Among the entries below, only the lines starting at the one with "C5: 15nF (GND, NET3) -> 15nF (GND, NET11)" and ending at the one with "J201 pin 2: GND -> VIN", both included, are to be printed exactly.

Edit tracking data
------
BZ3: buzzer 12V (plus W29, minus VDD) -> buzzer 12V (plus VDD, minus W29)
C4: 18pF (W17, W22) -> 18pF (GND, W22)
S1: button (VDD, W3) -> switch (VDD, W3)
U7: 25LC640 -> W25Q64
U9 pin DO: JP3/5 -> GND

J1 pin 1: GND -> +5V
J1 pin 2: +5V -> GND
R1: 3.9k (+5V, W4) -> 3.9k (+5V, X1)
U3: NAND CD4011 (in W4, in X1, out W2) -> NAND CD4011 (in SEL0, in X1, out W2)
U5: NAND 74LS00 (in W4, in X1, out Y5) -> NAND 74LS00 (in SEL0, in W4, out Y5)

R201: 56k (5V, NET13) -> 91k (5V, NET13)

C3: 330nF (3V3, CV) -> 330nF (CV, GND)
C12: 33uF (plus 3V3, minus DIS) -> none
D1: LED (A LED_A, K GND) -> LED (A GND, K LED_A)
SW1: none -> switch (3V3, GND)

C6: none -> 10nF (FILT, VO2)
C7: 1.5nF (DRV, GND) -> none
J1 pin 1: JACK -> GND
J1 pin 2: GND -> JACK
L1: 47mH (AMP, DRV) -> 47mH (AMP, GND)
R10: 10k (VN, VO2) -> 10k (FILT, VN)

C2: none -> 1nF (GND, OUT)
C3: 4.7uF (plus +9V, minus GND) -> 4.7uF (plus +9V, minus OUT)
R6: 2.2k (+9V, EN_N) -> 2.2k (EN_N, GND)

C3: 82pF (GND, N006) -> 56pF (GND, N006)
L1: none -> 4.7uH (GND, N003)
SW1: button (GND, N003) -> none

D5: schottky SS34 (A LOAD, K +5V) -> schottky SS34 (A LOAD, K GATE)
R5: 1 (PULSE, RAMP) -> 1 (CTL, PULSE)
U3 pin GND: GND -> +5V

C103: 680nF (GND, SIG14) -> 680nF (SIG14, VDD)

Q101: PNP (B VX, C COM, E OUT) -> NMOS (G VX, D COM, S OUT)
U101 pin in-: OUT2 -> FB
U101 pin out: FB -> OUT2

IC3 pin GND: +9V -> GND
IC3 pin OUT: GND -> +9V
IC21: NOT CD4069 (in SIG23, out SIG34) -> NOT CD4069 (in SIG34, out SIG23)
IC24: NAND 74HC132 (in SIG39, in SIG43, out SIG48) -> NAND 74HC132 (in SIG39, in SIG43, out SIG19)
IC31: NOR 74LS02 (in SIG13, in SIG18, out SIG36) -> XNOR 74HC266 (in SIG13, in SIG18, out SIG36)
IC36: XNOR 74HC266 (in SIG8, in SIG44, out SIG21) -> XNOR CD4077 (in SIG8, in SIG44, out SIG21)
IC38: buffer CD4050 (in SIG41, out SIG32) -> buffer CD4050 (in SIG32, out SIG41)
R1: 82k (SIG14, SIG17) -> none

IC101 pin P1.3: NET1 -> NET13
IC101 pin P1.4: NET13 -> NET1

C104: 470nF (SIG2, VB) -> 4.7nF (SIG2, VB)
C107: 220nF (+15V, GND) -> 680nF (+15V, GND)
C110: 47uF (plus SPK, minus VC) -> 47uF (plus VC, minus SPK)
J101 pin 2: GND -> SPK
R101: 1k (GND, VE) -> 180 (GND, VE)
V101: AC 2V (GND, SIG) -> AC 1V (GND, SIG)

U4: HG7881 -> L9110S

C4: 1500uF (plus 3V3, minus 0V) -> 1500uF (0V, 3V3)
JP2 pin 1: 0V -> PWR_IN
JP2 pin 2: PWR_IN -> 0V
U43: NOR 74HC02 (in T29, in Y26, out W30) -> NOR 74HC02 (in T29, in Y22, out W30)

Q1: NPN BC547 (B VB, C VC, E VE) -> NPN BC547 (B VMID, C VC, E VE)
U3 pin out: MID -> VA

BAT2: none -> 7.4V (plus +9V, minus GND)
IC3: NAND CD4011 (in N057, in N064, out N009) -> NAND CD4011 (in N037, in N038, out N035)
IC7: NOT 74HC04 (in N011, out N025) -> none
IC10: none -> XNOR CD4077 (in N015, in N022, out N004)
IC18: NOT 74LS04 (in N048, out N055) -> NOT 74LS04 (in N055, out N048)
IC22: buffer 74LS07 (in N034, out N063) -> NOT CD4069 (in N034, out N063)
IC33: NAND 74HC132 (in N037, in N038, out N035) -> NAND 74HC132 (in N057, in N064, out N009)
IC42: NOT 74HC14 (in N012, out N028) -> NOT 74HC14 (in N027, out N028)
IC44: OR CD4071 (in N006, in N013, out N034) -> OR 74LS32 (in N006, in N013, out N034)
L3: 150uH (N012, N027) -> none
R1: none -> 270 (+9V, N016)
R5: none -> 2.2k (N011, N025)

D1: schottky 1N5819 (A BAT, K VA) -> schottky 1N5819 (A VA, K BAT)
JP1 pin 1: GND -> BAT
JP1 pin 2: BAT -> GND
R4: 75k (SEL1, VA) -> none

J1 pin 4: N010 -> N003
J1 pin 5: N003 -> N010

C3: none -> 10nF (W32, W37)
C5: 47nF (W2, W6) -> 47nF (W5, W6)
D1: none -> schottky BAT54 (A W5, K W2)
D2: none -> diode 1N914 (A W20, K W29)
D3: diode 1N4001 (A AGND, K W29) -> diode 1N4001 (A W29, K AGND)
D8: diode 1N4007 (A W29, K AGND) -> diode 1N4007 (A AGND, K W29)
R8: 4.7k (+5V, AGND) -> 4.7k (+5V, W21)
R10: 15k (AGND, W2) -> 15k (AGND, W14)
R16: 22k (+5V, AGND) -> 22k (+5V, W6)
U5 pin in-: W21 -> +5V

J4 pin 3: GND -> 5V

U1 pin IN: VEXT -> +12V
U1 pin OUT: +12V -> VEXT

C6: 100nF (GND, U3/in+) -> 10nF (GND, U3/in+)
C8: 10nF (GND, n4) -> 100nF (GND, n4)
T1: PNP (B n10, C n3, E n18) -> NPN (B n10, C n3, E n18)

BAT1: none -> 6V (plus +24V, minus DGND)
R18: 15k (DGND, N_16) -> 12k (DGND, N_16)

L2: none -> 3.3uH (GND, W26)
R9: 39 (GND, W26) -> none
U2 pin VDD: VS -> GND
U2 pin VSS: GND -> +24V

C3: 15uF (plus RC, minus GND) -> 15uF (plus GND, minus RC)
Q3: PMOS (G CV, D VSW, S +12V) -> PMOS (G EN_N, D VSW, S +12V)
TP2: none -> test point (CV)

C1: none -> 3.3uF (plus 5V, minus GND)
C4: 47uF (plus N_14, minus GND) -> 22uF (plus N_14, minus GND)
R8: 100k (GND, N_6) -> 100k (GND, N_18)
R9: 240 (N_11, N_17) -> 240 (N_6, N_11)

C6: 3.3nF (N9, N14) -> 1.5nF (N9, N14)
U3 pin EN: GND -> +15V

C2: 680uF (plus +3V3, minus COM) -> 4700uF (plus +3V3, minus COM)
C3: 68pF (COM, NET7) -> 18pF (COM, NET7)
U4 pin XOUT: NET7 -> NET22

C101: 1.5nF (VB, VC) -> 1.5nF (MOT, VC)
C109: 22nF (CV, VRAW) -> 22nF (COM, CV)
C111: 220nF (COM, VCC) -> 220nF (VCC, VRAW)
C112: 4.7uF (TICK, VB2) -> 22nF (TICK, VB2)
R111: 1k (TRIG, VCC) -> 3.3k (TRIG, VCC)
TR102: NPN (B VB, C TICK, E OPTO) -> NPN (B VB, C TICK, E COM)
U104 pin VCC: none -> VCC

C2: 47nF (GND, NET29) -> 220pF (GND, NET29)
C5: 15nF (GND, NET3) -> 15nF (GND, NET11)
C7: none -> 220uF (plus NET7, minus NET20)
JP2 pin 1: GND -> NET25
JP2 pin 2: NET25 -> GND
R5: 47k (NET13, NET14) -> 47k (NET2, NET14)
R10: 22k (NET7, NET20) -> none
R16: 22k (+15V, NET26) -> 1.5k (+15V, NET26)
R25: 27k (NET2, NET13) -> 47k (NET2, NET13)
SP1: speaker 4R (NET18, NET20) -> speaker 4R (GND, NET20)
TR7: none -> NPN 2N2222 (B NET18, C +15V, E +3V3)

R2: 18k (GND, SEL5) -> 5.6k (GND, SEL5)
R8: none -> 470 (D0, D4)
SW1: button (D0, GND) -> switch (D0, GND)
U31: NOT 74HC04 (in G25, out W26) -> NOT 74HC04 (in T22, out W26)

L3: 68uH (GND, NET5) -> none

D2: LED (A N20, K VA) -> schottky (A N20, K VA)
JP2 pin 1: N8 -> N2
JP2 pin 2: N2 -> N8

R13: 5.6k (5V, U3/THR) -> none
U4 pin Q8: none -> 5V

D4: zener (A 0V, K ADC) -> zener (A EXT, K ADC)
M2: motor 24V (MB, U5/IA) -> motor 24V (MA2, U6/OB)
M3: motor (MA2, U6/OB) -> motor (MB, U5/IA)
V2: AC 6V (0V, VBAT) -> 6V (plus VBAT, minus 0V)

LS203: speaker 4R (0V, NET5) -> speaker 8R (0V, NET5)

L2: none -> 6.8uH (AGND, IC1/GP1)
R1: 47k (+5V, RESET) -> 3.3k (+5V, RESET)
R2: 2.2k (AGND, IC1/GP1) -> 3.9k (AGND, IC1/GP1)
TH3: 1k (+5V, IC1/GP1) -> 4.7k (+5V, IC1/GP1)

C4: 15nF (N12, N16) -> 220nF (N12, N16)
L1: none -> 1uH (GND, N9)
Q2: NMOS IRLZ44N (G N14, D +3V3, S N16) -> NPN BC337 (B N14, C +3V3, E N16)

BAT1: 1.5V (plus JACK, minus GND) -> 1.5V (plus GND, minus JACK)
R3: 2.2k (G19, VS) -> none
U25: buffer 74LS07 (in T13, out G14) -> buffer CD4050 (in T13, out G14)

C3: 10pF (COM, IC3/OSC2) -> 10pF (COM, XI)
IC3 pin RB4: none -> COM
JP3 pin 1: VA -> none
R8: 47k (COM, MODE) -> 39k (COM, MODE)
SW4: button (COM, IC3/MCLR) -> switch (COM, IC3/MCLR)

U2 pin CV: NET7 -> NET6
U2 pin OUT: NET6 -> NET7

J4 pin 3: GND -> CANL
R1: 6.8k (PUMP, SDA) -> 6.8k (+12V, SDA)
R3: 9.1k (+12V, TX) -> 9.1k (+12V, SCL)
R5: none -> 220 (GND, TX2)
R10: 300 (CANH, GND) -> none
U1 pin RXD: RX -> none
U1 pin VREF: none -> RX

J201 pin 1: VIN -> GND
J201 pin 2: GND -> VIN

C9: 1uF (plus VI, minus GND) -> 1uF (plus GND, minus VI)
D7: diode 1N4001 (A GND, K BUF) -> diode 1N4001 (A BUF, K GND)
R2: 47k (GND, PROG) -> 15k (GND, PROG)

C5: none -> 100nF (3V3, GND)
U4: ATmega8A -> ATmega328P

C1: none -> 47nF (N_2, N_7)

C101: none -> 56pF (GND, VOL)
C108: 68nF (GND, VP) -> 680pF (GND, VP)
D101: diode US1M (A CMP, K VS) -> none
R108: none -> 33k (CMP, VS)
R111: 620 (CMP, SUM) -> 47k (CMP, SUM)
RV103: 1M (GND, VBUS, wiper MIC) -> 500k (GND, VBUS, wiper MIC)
------
▶ Reply to the task:
C5: 15nF (GND, NET3) -> 15nF (GND, NET11)
C7: none -> 220uF (plus NET7, minus NET20)
JP2 pin 1: GND -> NET25
JP2 pin 2: NET25 -> GND
R5: 47k (NET13, NET14) -> 47k (NET2, NET14)
R10: 22k (NET7, NET20) -> none
R16: 22k (+15V, NET26) -> 1.5k (+15V, NET26)
R25: 27k (NET2, NET13) -> 47k (NET2, NET13)
SP1: speaker 4R (NET18, NET20) -> speaker 4R (GND, NET20)
TR7: none -> NPN 2N2222 (B NET18, C +15V, E +3V3)

R2: 18k (GND, SEL5) -> 5.6k (GND, SEL5)
R8: none -> 470 (D0, D4)
SW1: button (D0, GND) -> switch (D0, GND)
U31: NOT 74HC04 (in G25, out W26) -> NOT 74HC04 (in T22, out W26)

L3: 68uH (GND, NET5) -> none

D2: LED (A N20, K VA) -> schottky (A N20, K VA)
JP2 pin 1: N8 -> N2
JP2 pin 2: N2 -> N8

R13: 5.6k (5V, U3/THR) -> none
U4 pin Q8: none -> 5V

D4: zener (A 0V, K ADC) -> zener (A EXT, K ADC)
M2: motor 24V (MB, U5/IA) -> motor 24V (MA2, U6/OB)
M3: motor (MA2, U6/OB) -> motor (MB, U5/IA)
V2: AC 6V (0V, VBAT) -> 6V (plus VBAT, minus 0V)

LS203: speaker 4R (0V, NET5) -> speaker 8R (0V, NET5)

L2: none -> 6.8uH (AGND, IC1/GP1)
R1: 47k (+5V, RESET) -> 3.3k (+5V, RESET)
R2: 2.2k (AGND, IC1/GP1) -> 3.9k (AGND, IC1/GP1)
TH3: 1k (+5V, IC1/GP1) -> 4.7k (+5V, IC1/GP1)

C4: 15nF (N12, N16) -> 220nF (N12, N16)
L1: none -> 1uH (GND, N9)
Q2: NMOS IRLZ44N (G N14, D +3V3, S N16) -> NPN BC337 (B N14, C +3V3, E N16)

BAT1: 1.5V (plus JACK, minus GND) -> 1.5V (plus GND, minus JACK)
R3: 2.2k (G19, VS) -> none
U25: buffer 74LS07 (in T13, out G14) -> buffer CD4050 (in T13, out G14)

C3: 10pF (COM, IC3/OSC2) -> 10pF (COM, XI)
IC3 pin RB4: none -> COM
JP3 pin 1: VA -> none
R8: 47k (COM, MODE) -> 39k (COM, MODE)
SW4: button (COM, IC3/MCLR) -> switch (COM, IC3/MCLR)

U2 pin CV: NET7 -> NET6
U2 pin OUT: NET6 -> NET7

J4 pin 3: GND -> CANL
R1: 6.8k (PUMP, SDA) -> 6.8k (+12V, SDA)
R3: 9.1k (+12V, TX) -> 9.1k (+12V, SCL)
R5: none -> 220 (GND, TX2)
R10: 300 (CANH, GND) -> none
U1 pin RXD: RX -> none
U1 pin VREF: none -> RX

J201 pin 1: VIN -> GND
J201 pin 2: GND -> VIN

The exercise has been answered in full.